§ Required action
Gather the lines from the material that contain "degrees".

§ Supplied records

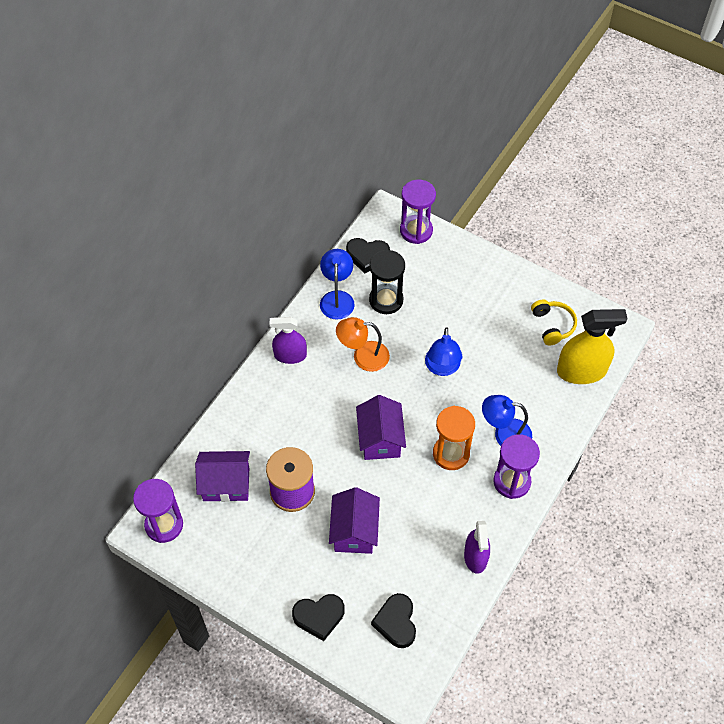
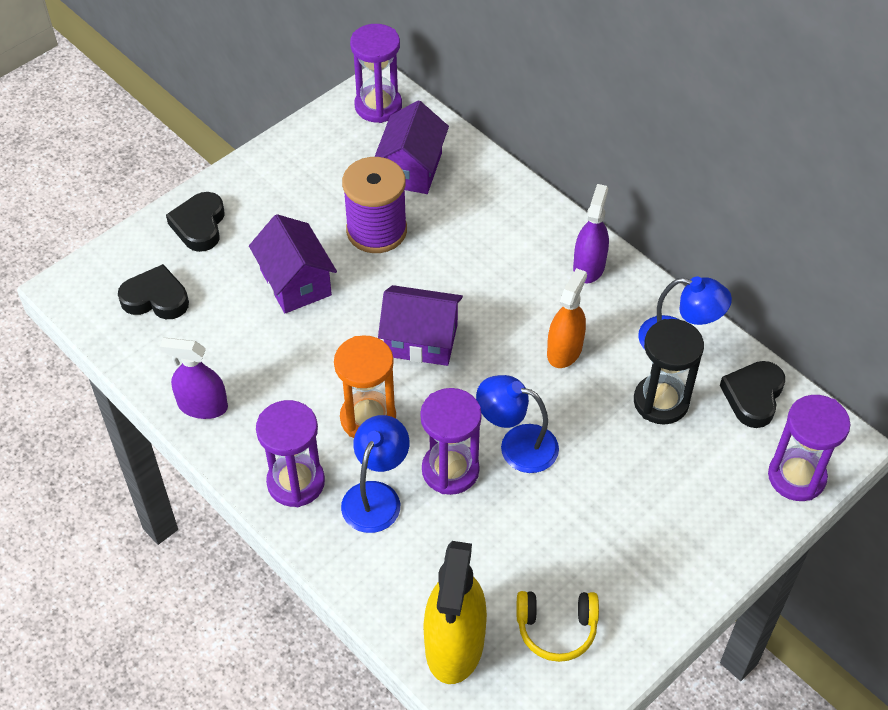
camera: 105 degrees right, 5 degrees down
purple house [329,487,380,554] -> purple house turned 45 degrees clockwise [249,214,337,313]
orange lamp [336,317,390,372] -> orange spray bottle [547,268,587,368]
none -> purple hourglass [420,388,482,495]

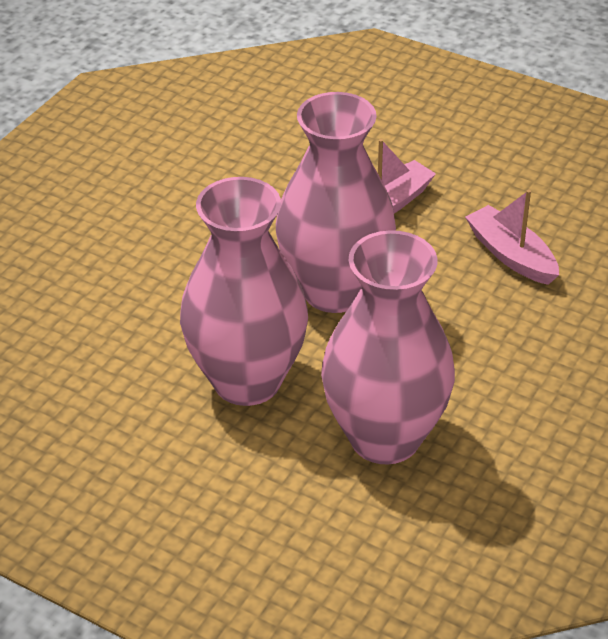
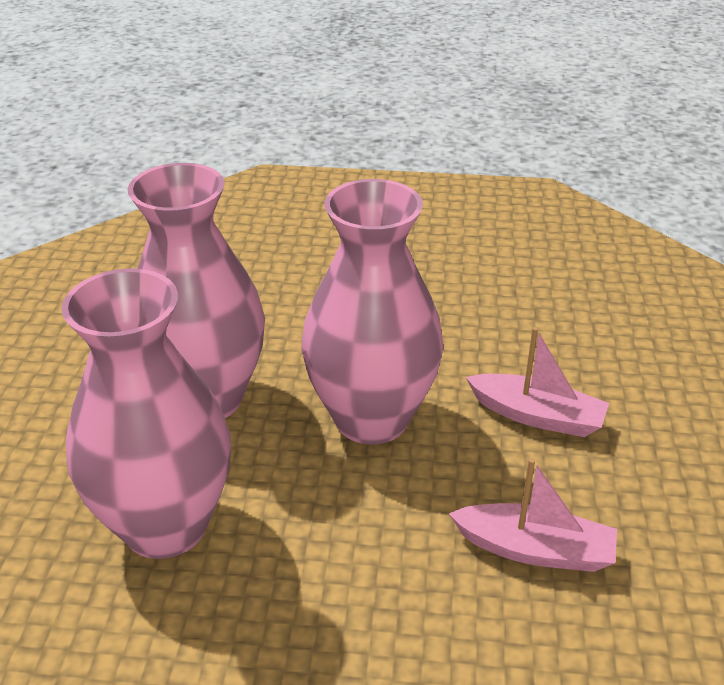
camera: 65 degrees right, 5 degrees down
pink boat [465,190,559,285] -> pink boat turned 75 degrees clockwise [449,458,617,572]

§ Solution to this problem
camera: 105 degrees right, 5 degrees down
purple house [329,487,380,554] -> purple house turned 45 degrees clockwise [249,214,337,313]
camera: 65 degrees right, 5 degrees down
pink boat [465,190,559,285] -> pink boat turned 75 degrees clockwise [449,458,617,572]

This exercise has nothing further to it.